Scan the material below for the string "tile", and copy every line where it shows up.

## Exercise data:
##############################

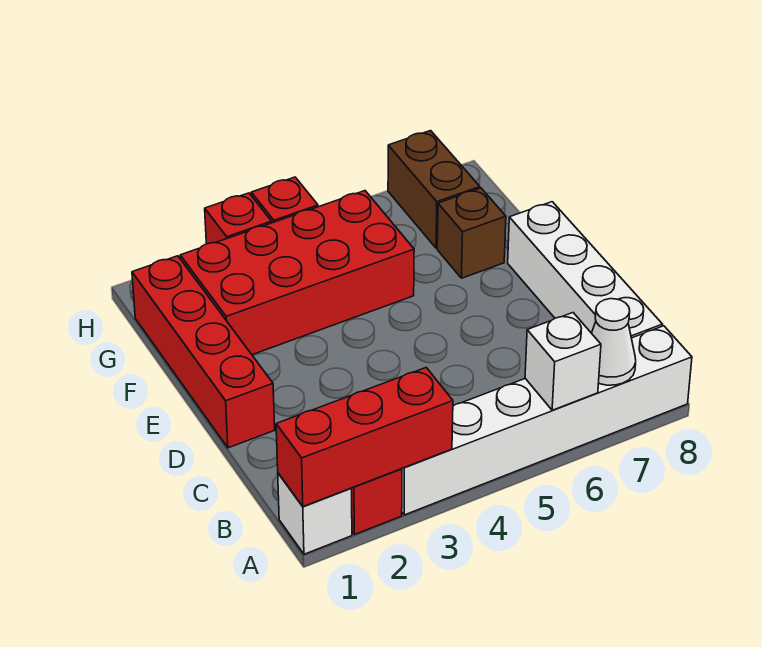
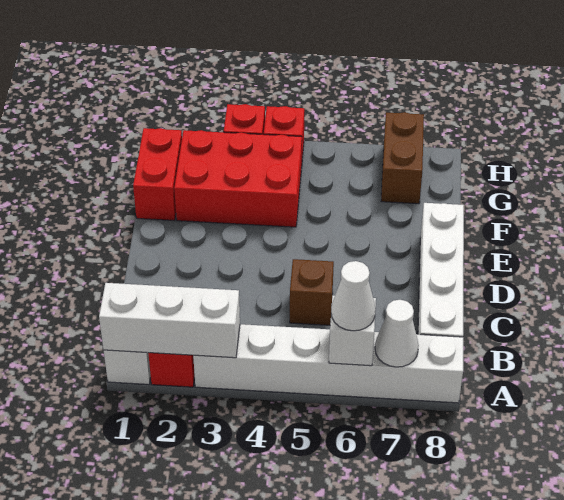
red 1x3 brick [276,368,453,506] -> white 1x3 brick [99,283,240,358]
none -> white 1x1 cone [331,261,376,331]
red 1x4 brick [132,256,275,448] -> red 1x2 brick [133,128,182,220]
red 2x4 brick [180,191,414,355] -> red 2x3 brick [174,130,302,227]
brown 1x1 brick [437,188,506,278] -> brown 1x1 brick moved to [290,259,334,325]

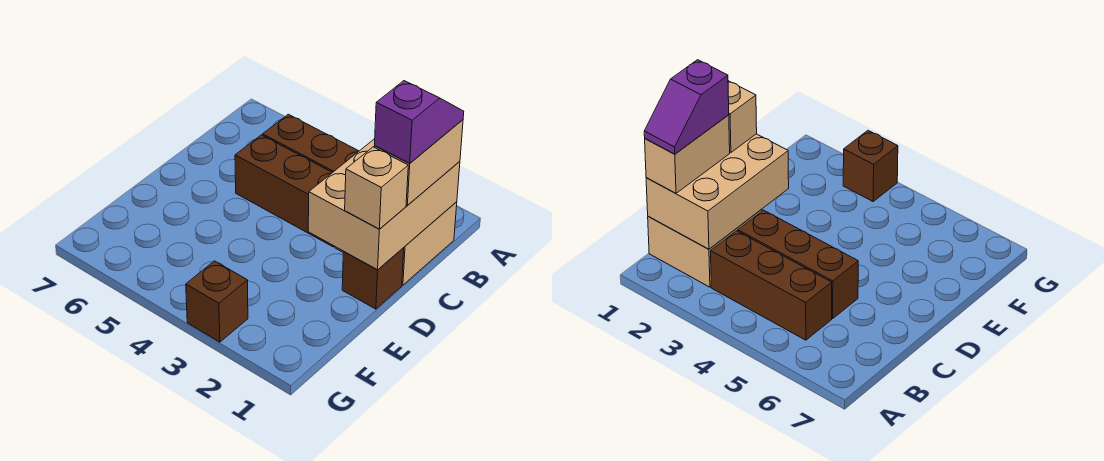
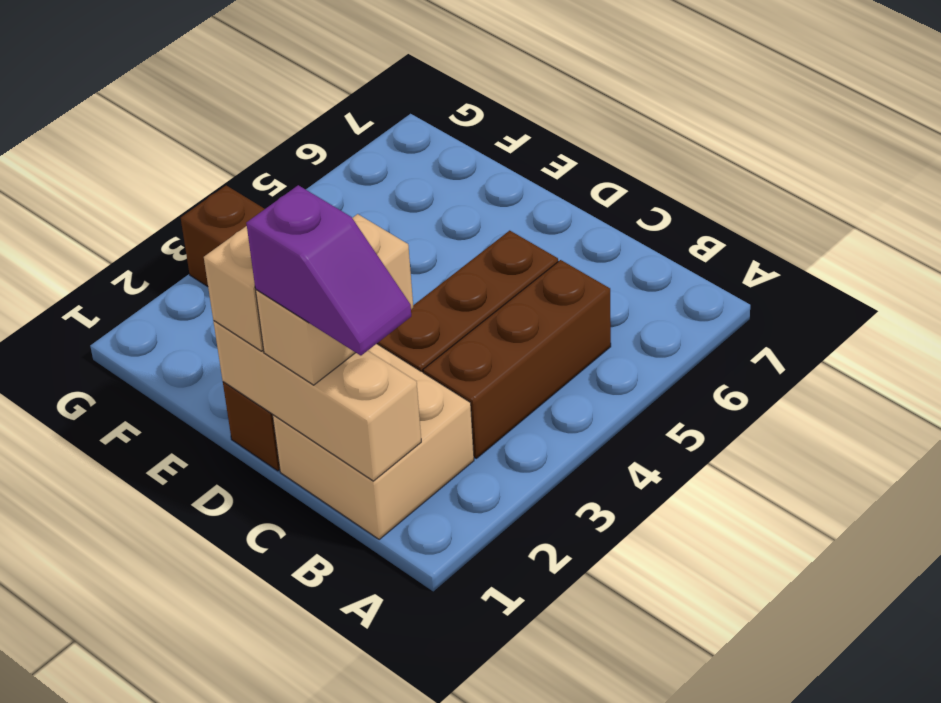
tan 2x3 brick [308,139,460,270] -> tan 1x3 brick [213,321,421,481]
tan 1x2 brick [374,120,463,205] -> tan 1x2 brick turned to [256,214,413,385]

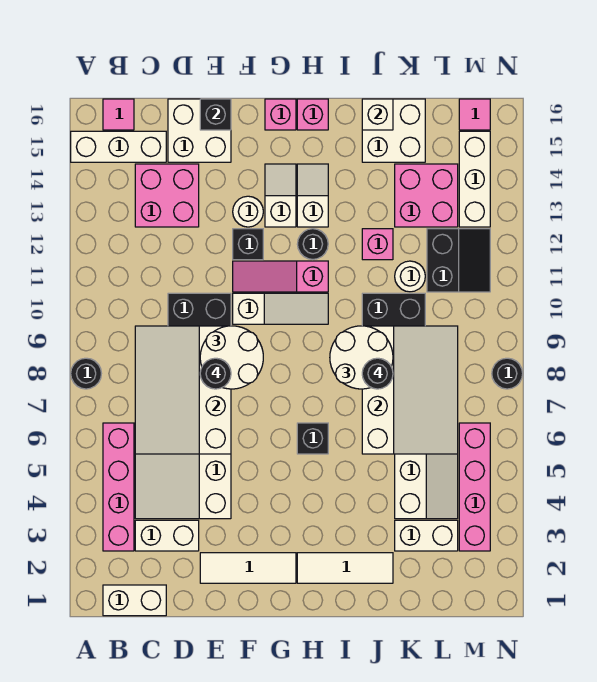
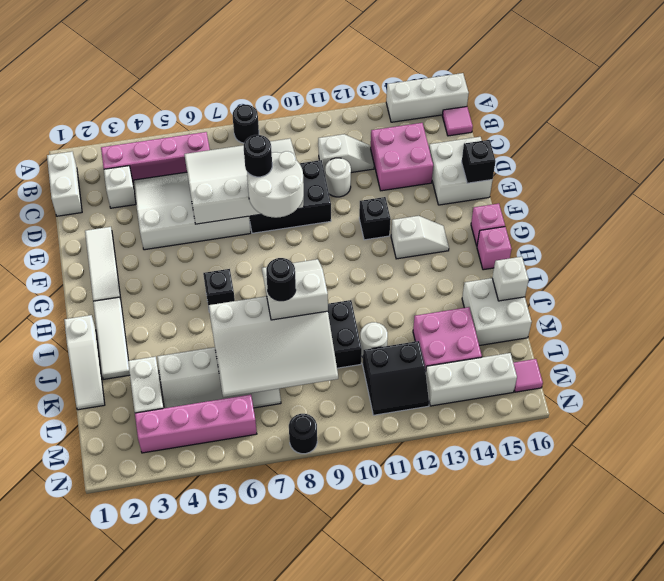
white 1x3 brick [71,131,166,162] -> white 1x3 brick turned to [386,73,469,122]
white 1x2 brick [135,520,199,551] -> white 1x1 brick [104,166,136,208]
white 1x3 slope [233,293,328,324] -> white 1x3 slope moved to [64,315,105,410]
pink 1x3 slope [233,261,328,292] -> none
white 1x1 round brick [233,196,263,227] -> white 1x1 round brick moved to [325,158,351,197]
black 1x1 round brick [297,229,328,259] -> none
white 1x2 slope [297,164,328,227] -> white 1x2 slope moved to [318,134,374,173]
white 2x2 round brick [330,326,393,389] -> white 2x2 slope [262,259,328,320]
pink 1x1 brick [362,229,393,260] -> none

##############################

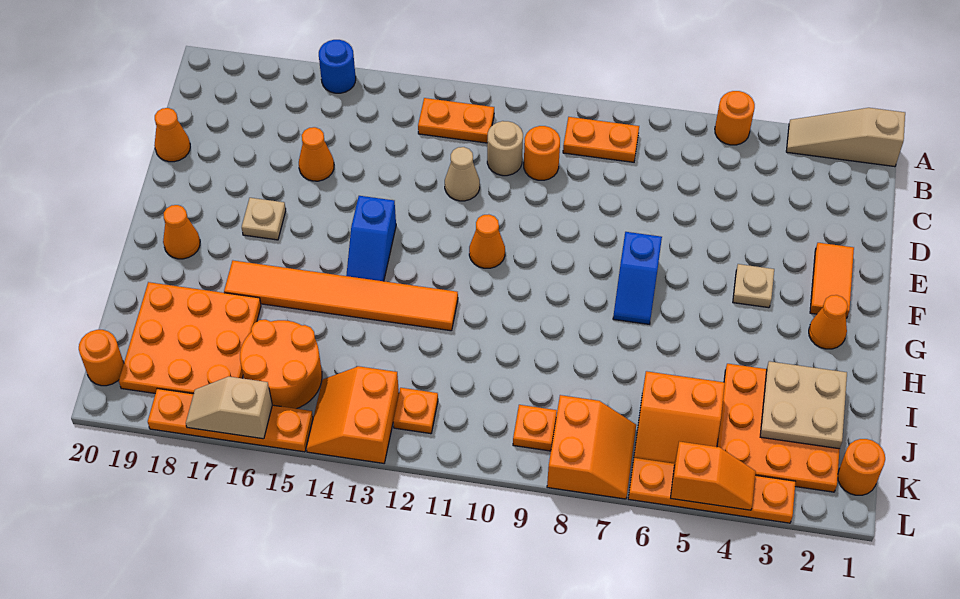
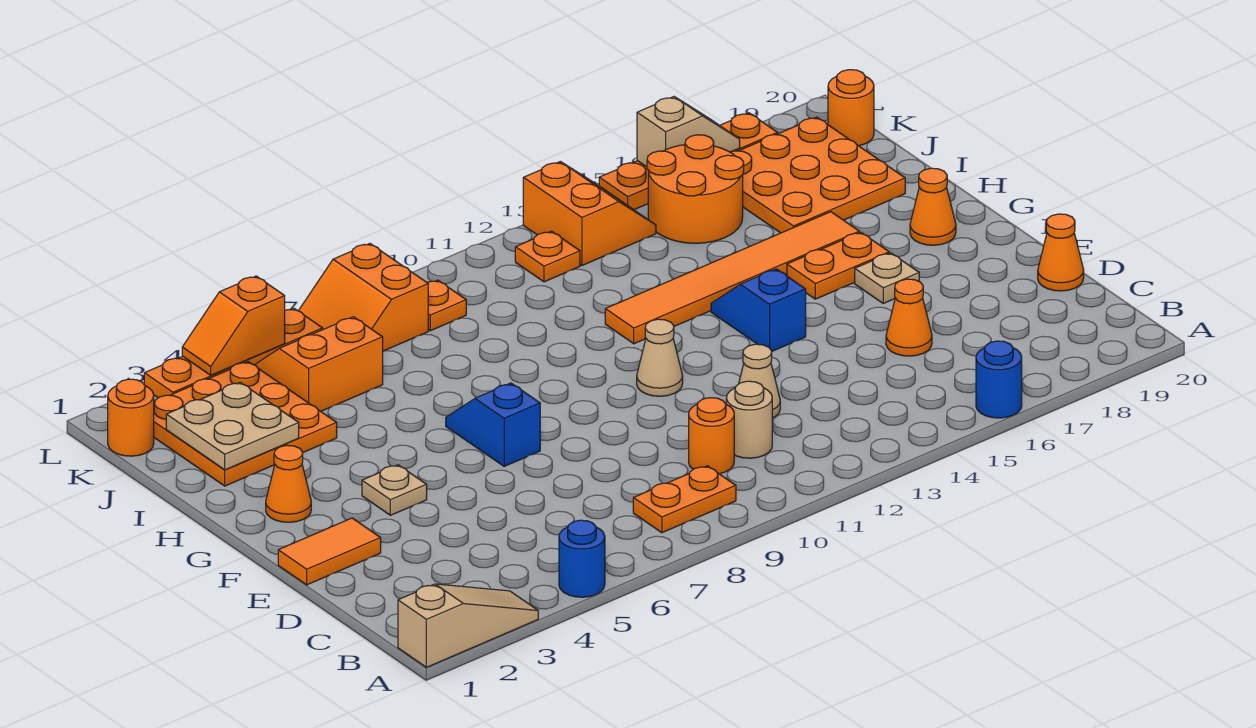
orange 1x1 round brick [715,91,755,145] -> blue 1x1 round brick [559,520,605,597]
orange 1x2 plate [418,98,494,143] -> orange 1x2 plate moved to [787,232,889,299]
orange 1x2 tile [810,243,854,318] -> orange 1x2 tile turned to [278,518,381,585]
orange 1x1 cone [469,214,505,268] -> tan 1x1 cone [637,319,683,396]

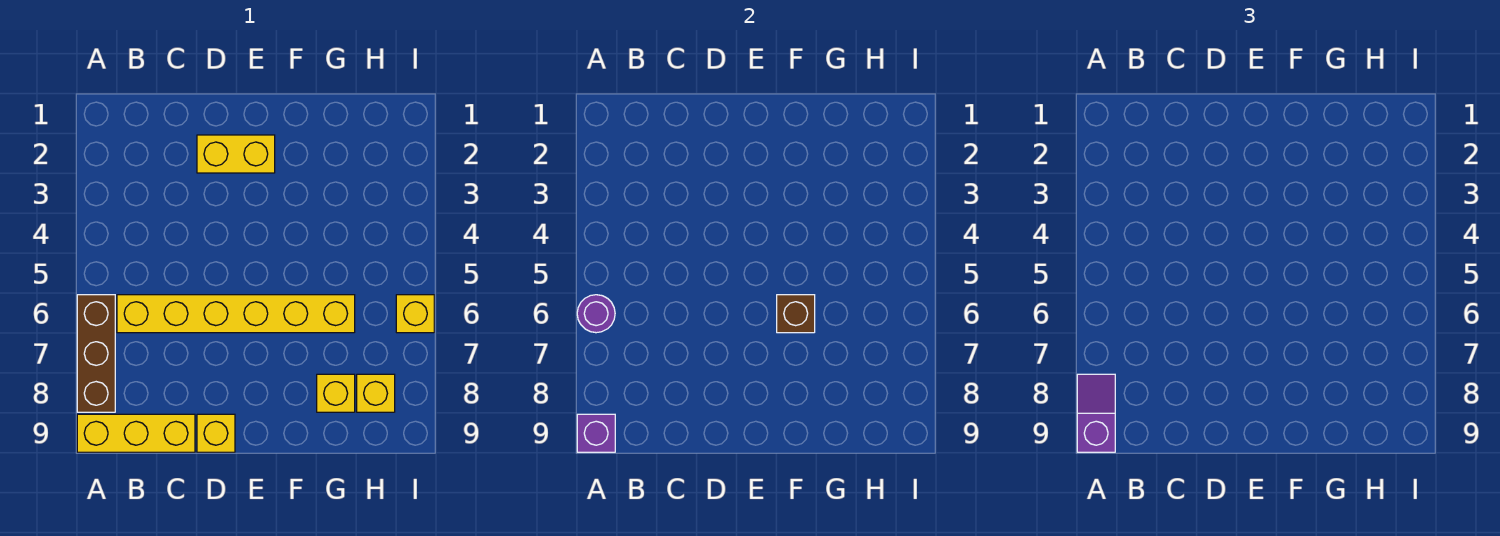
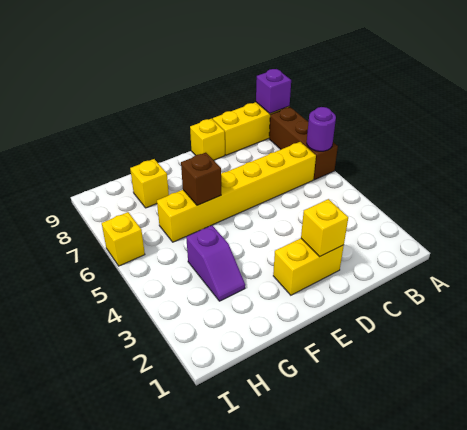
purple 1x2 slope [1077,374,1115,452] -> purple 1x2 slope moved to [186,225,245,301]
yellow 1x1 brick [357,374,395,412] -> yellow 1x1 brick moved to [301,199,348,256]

##############################

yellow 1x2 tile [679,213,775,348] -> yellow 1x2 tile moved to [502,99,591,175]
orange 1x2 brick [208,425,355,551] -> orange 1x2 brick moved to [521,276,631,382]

##############################

## Response to the task:
orange 1x2 tile [810,243,854,318] -> orange 1x2 tile turned to [278,518,381,585]
yellow 1x2 tile [679,213,775,348] -> yellow 1x2 tile moved to [502,99,591,175]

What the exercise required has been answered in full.